WHAT YOU ARE ASKED TO DO: Print word for word whatever lies between the first line of the material and the line holding "blue book (1st from left)", both included, and omit all pictures.

MATERIAL FOR THIS EXERCISE:
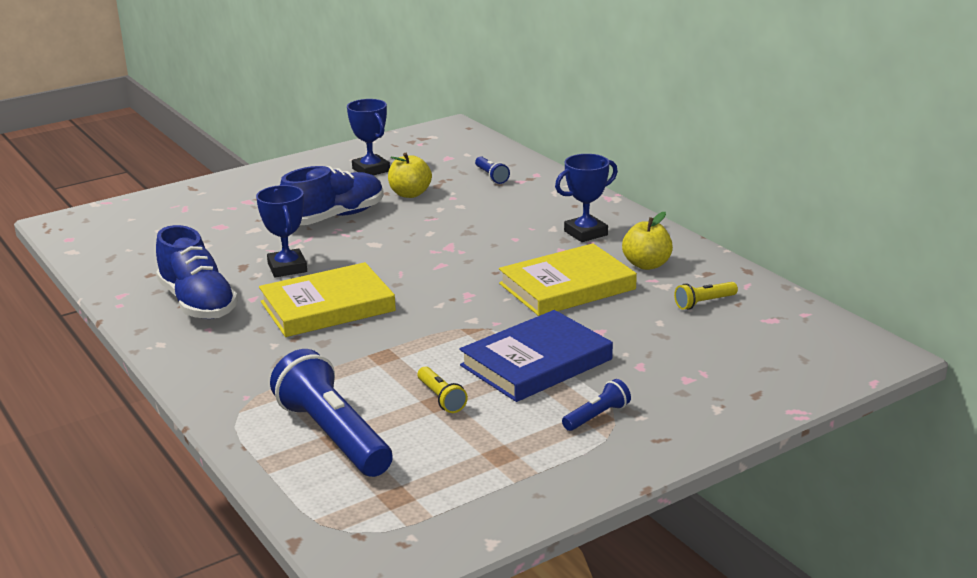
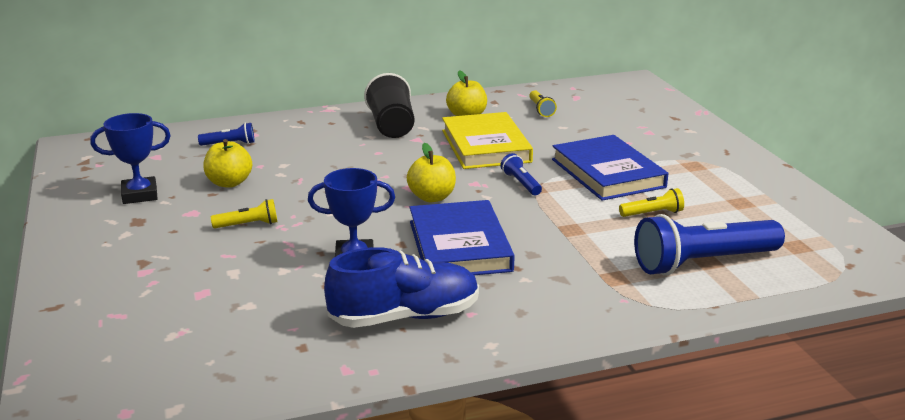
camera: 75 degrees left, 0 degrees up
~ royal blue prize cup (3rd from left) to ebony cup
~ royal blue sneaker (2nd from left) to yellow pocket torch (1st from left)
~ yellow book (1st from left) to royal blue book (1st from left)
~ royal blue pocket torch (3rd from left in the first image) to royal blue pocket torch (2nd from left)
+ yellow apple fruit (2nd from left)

OUTPUT FOR THIS EXERCISE:
camera: 75 degrees left, 0 degrees up
~ royal blue prize cup (3rd from left) to ebony cup
~ royal blue sneaker (2nd from left) to yellow pocket torch (1st from left)
~ yellow book (1st from left) to royal blue book (1st from left)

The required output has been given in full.